GOAL OF THE EXERCISE -
Consider the material that follows. How many of its lines contain "cheese"? Reply with the number alone.

EXTRACTED RECORDS -
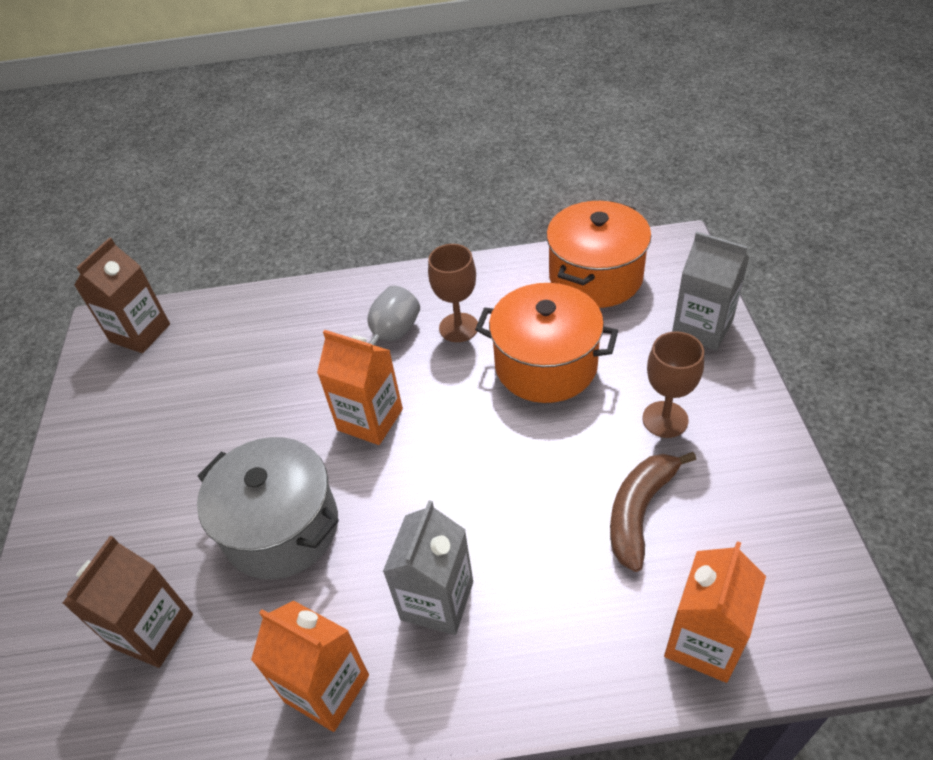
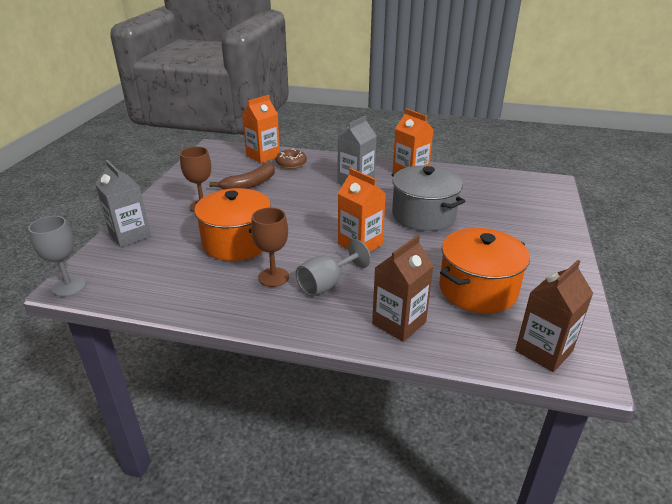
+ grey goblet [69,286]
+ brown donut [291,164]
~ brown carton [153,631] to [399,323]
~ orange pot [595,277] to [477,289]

==

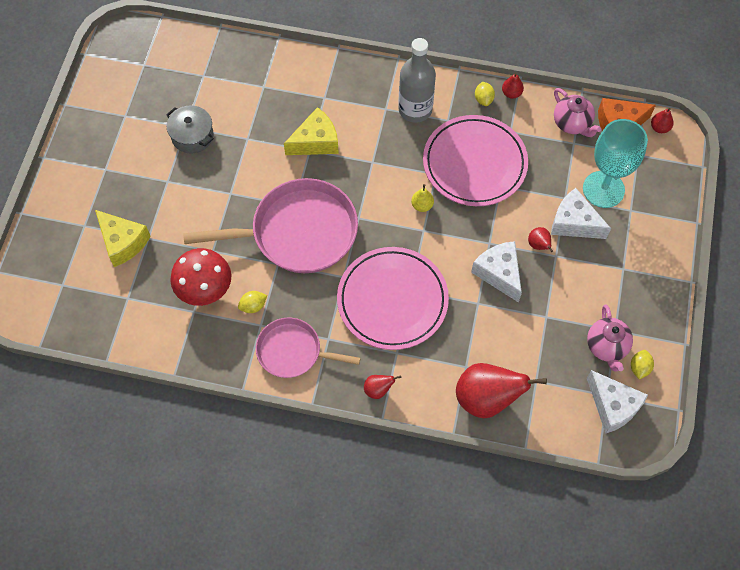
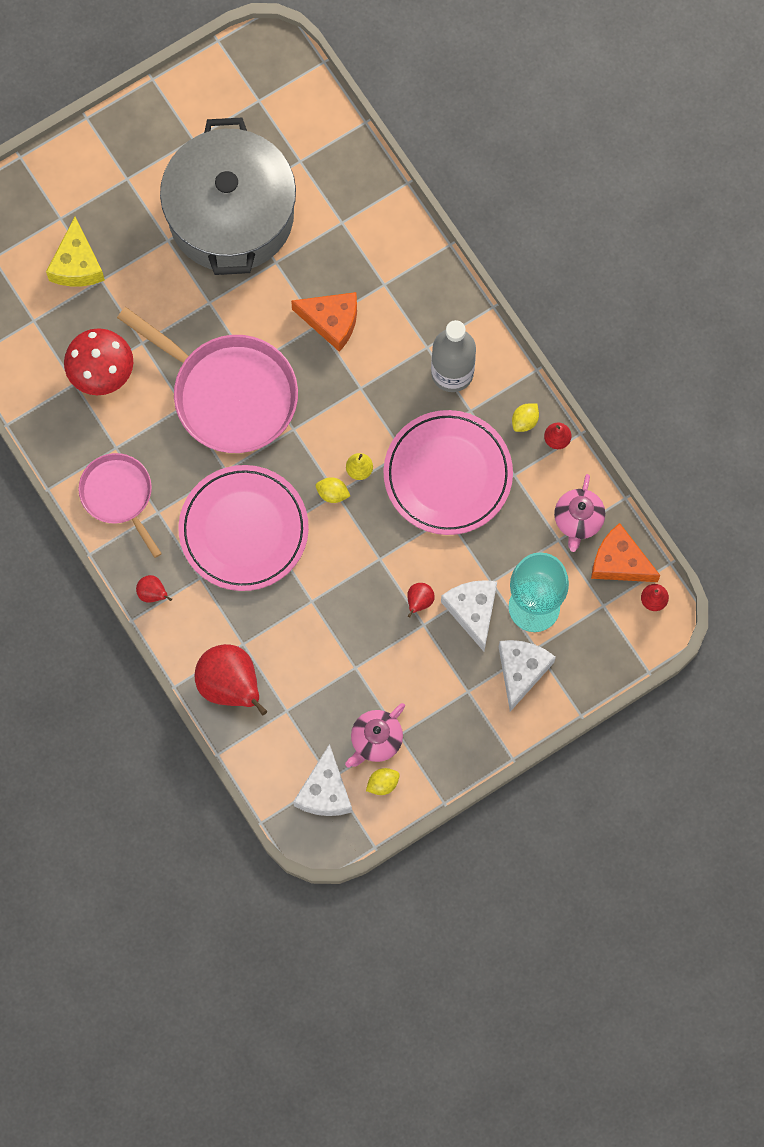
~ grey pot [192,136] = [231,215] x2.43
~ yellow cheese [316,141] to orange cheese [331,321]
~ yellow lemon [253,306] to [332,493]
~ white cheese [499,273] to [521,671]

ANSWER BELOW -
2